Filter the entries down to the lines containing "calculator", and copy those lines.

======== Extracted entries ========

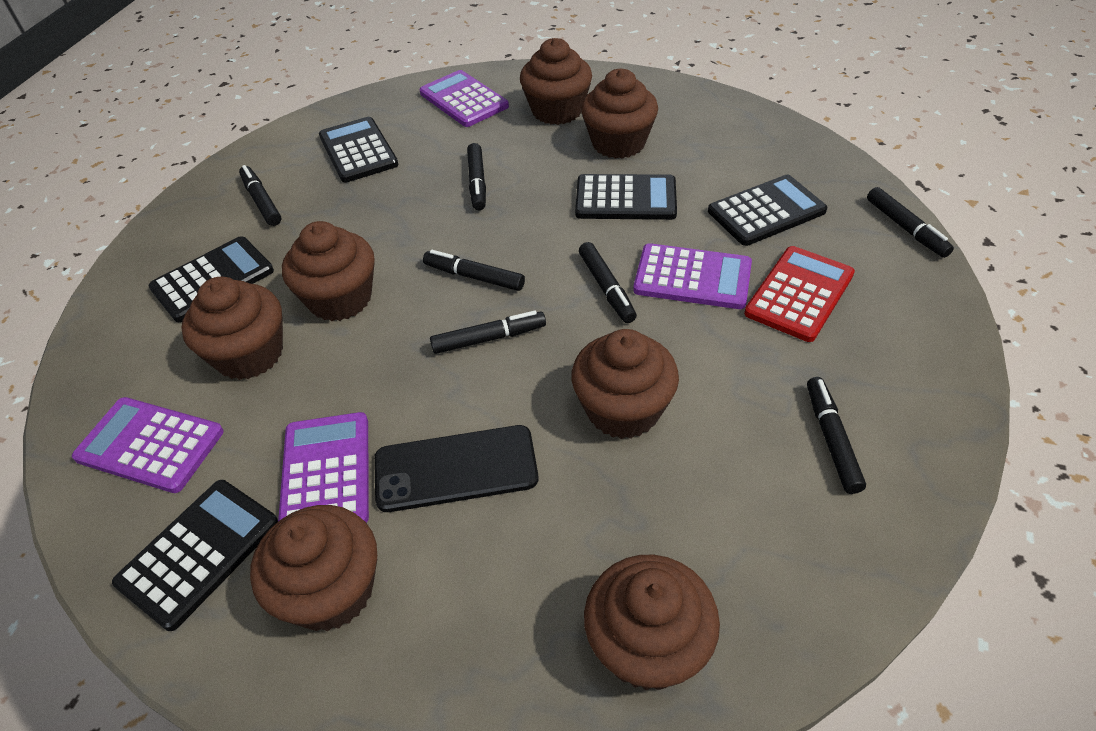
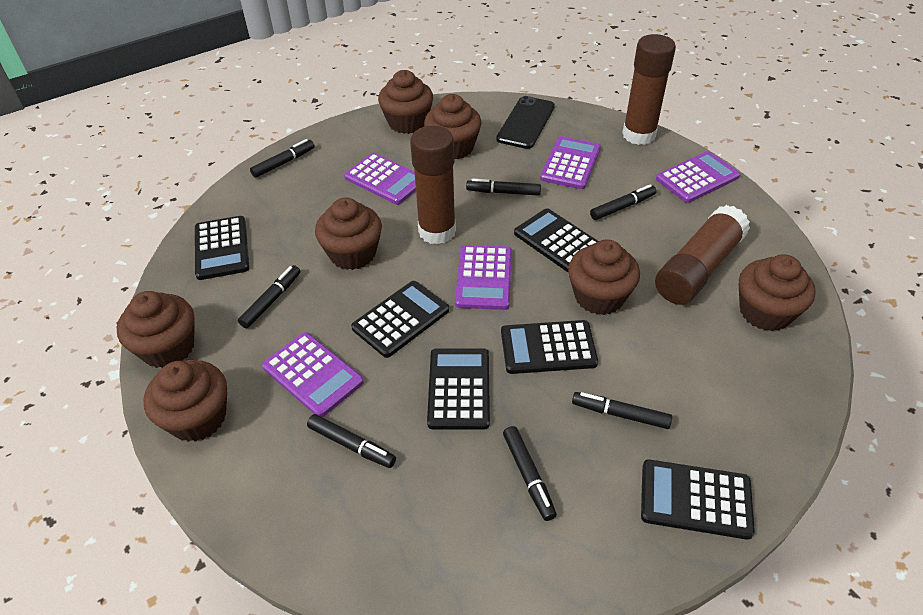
black calculator: 5 -> 6
brown glue stick: 0 -> 3
purple calculator: 4 -> 5
red calculator: 1 -> 0

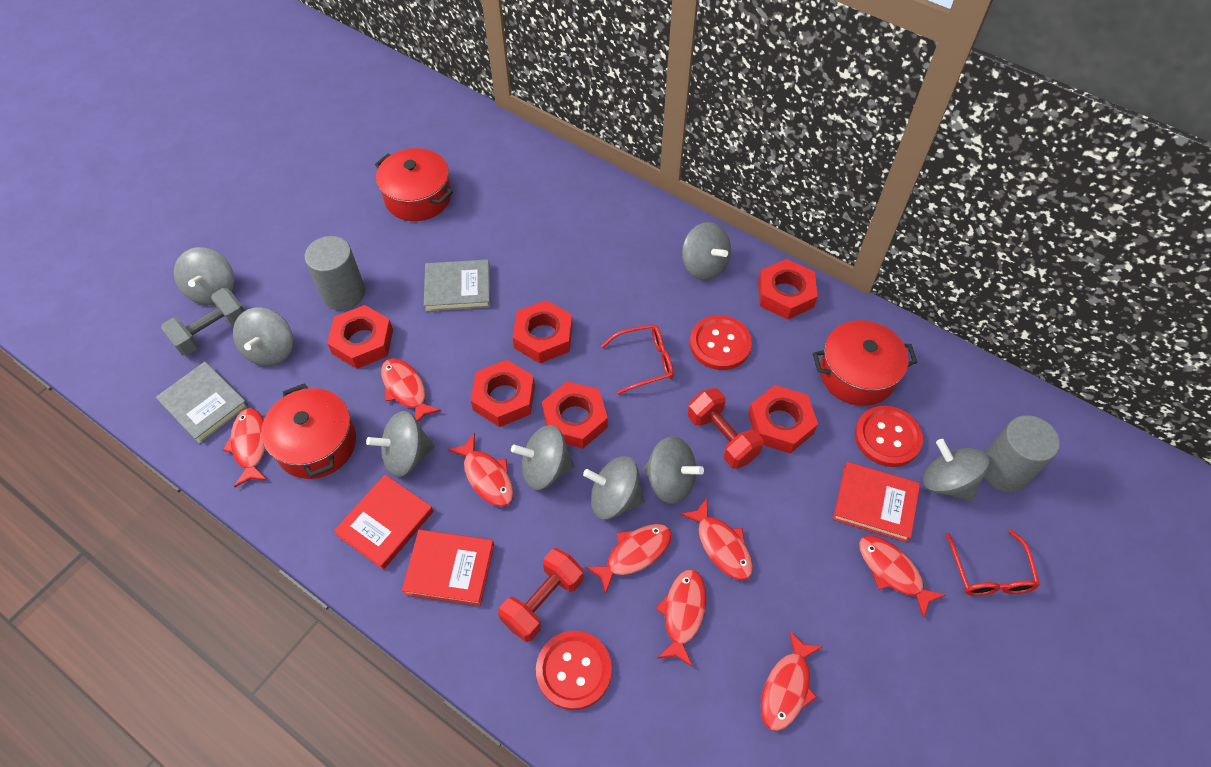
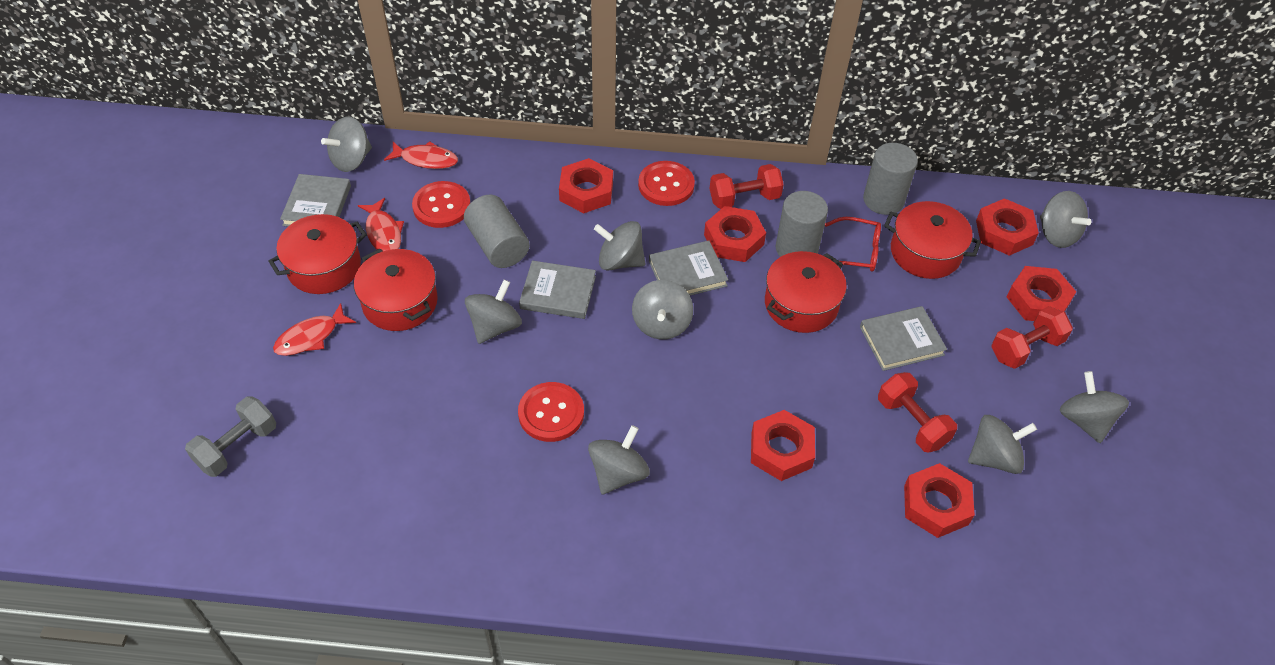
grey book: 2 -> 4
grey cylinder: 2 -> 3
red book: 3 -> 0
red dumbbell: 2 -> 3
red fish: 8 -> 3
red glasses: 2 -> 1
red pot: 3 -> 4

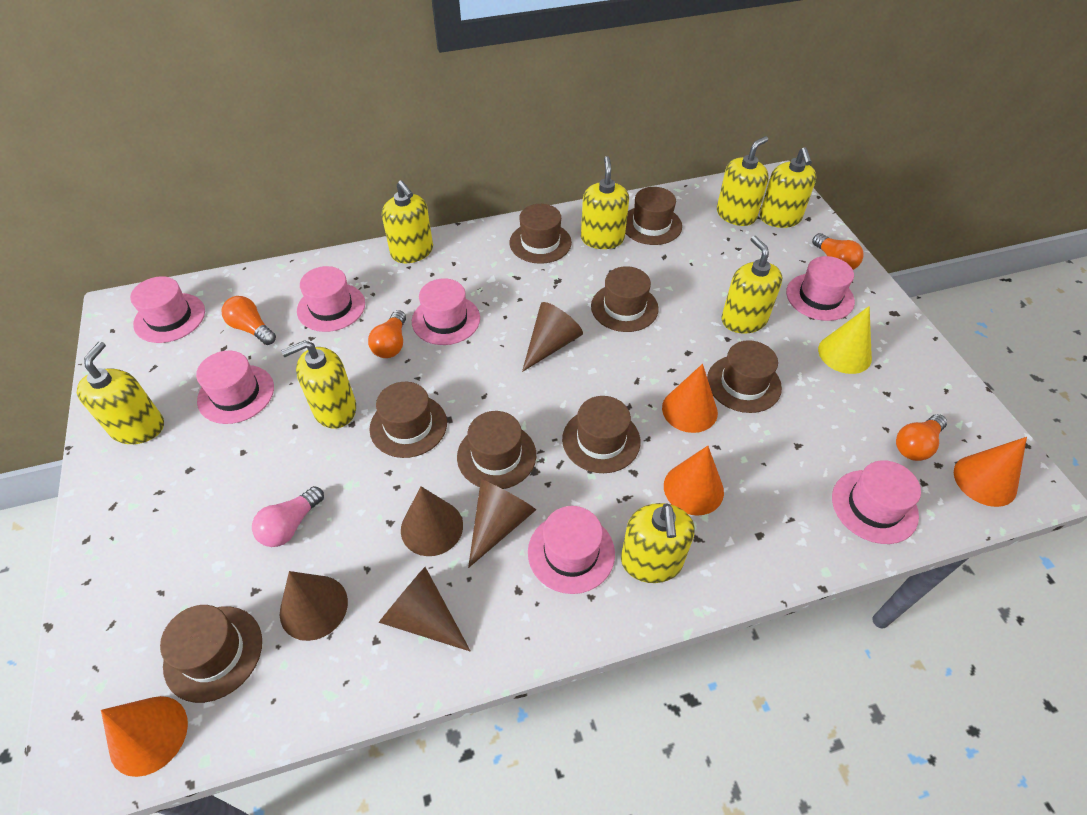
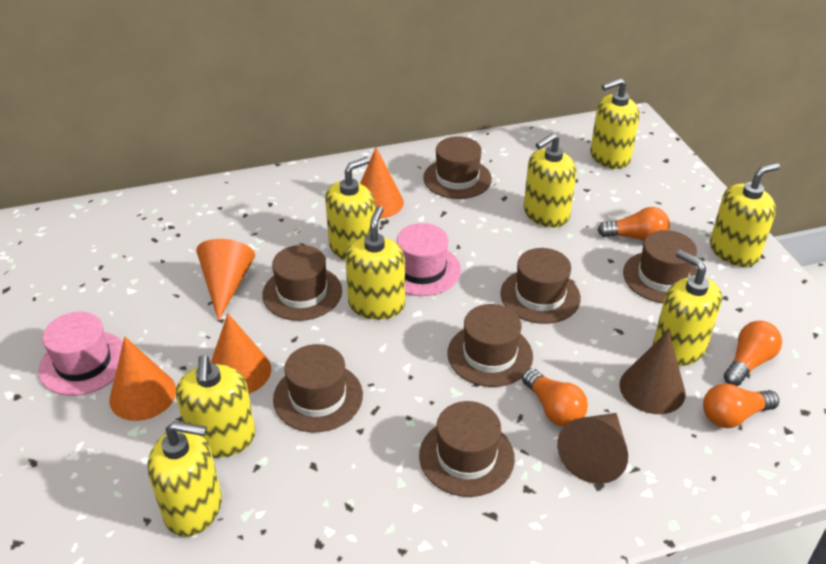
brown cone: 5 -> 2
brown hat: 8 -> 7
pink hat: 7 -> 2
pink light bulb: 1 -> 0
yellow cone: 1 -> 0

========

-- Solution below --
black calculator: 5 -> 6
purple calculator: 4 -> 5
red calculator: 1 -> 0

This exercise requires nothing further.